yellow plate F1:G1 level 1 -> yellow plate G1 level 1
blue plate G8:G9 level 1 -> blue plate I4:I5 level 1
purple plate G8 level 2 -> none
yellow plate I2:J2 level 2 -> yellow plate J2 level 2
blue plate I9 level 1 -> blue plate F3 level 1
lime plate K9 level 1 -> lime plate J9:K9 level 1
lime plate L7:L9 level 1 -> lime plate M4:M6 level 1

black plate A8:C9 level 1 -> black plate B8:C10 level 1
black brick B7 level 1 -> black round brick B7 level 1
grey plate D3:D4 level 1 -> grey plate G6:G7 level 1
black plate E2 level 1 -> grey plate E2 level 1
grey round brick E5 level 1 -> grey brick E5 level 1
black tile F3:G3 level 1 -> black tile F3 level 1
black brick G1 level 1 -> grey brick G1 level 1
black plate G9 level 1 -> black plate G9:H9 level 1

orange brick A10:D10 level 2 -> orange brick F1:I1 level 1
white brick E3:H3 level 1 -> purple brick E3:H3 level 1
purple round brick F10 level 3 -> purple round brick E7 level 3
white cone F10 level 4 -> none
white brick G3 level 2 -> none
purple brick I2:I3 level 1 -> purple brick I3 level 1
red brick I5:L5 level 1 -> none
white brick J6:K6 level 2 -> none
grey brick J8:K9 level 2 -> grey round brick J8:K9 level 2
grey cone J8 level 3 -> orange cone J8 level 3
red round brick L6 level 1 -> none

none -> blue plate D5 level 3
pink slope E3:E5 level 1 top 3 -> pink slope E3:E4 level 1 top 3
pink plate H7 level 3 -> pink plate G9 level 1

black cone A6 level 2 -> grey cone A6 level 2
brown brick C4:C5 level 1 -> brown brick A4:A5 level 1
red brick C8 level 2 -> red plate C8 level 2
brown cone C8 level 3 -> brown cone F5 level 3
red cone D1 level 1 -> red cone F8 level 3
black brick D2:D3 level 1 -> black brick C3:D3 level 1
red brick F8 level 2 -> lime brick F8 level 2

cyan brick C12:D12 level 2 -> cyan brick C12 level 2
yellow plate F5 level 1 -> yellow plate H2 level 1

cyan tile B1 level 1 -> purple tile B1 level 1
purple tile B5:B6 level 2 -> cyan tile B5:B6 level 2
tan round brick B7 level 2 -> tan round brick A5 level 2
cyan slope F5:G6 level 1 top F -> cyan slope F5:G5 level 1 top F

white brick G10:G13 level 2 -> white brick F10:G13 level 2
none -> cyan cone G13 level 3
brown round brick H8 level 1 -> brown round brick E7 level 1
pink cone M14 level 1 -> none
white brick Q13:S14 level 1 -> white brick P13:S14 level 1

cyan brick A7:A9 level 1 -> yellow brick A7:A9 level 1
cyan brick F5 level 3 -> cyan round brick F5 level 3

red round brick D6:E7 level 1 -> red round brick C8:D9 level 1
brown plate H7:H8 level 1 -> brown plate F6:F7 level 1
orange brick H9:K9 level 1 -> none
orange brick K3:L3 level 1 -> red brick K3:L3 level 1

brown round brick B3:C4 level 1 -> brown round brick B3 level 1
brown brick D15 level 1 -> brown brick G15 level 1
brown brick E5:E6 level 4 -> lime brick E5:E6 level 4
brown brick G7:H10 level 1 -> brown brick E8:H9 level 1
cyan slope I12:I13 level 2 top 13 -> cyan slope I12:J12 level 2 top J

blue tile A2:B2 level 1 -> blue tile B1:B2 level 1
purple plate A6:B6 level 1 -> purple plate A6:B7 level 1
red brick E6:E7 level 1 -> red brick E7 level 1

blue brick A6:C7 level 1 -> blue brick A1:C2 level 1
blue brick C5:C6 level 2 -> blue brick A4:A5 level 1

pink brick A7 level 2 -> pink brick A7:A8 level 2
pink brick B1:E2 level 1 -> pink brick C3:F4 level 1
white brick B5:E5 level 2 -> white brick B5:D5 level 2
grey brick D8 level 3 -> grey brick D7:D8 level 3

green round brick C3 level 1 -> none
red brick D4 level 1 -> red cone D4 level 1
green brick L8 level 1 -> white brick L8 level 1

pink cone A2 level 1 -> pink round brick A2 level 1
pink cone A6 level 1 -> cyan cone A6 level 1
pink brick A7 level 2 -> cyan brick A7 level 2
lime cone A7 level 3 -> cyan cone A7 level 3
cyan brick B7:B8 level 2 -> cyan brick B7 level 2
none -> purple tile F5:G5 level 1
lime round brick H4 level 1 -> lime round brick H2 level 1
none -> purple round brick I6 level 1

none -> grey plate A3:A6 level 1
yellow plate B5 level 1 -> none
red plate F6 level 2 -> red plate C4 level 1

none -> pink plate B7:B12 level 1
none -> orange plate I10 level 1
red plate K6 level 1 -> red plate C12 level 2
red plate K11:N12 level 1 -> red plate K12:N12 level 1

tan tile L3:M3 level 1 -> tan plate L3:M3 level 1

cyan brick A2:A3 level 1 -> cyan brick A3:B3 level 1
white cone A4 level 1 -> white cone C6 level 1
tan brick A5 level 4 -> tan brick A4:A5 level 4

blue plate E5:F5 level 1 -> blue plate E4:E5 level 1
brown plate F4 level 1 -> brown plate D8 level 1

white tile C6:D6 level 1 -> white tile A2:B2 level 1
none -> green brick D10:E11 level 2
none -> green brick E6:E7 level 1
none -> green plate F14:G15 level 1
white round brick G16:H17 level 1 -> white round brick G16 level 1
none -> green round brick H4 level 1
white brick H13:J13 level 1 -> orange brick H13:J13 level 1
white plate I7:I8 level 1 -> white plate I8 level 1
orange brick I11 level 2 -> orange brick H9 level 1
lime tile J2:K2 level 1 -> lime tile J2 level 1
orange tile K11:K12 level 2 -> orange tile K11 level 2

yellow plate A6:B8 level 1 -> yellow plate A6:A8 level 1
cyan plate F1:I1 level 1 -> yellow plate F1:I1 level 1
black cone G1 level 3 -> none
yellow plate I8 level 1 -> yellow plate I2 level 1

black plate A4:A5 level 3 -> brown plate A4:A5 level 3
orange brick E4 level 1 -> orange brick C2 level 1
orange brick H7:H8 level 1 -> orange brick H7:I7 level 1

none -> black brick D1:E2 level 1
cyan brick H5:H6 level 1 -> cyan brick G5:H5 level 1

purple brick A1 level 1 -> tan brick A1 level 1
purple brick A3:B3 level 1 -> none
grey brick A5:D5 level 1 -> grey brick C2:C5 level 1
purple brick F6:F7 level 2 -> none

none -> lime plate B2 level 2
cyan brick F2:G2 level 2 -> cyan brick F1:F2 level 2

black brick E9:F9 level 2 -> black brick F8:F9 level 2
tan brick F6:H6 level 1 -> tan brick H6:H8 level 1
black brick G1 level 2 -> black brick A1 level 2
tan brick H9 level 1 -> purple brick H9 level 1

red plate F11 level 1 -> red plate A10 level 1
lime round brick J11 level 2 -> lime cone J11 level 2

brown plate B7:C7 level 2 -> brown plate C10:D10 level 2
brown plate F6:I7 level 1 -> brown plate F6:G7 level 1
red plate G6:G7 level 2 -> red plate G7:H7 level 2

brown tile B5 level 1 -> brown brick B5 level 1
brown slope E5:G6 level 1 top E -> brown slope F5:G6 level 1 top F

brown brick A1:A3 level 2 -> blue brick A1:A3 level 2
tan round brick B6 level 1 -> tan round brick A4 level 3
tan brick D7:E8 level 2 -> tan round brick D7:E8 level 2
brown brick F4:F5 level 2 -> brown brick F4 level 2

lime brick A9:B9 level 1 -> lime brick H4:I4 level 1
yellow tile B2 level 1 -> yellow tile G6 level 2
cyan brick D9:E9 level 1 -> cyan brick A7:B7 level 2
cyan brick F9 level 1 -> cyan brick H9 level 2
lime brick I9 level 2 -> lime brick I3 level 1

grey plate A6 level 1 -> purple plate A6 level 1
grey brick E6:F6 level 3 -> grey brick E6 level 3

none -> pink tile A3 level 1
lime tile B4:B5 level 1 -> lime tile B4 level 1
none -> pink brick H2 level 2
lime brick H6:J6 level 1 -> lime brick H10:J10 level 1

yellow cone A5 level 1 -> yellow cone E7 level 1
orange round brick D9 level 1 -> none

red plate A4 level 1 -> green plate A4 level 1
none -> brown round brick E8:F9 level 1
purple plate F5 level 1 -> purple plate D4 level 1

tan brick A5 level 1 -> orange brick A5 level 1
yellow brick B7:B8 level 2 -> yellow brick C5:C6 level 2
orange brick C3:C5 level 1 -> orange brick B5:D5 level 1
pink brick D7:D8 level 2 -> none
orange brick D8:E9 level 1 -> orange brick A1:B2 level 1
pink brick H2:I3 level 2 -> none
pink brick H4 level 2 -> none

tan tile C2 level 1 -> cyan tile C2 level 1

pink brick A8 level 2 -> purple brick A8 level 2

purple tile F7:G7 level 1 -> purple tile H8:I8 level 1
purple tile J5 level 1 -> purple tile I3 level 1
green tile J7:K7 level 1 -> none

--

→ HOW TO COMPLETE THIS TASK: Return the span of lines in the data above that opens at the line with "red plate K11:N12" and closes at the line with "brown plate F4", exactly, ends included, nothing else.

→ WRITTEN SOLUTION:
red plate K11:N12 level 1 -> red plate K12:N12 level 1

tan tile L3:M3 level 1 -> tan plate L3:M3 level 1

cyan brick A2:A3 level 1 -> cyan brick A3:B3 level 1
white cone A4 level 1 -> white cone C6 level 1
tan brick A5 level 4 -> tan brick A4:A5 level 4

blue plate E5:F5 level 1 -> blue plate E4:E5 level 1
brown plate F4 level 1 -> brown plate D8 level 1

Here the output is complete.